Could every line below be transcribed exactly, with the pictures dropped?

:: Data shown ::
• • • • •
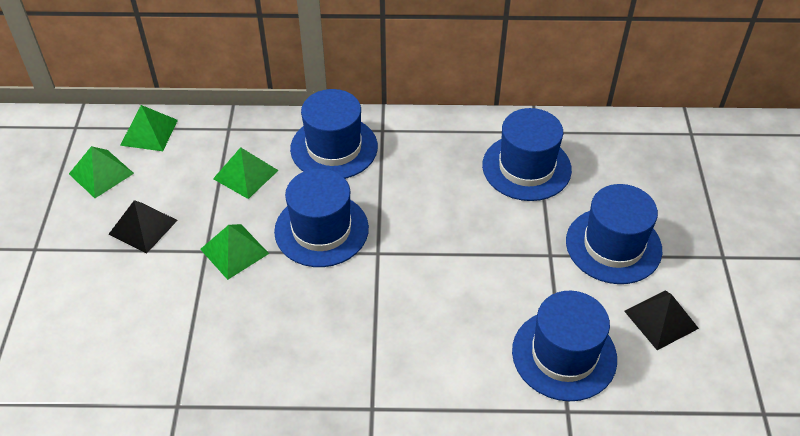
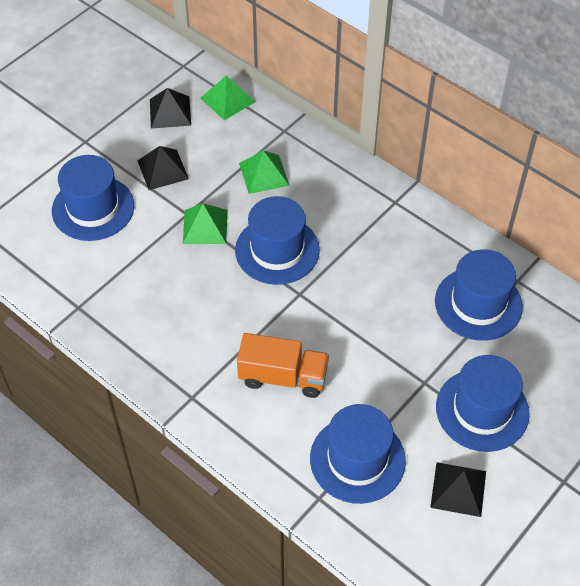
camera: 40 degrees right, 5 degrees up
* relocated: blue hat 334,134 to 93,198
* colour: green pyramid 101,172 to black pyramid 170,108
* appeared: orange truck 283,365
• • • • •
:: Your solution ::
camera: 40 degrees right, 5 degrees up
* relocated: blue hat 334,134 to 93,198
* colour: green pyramid 101,172 to black pyramid 170,108
* appeared: orange truck 283,365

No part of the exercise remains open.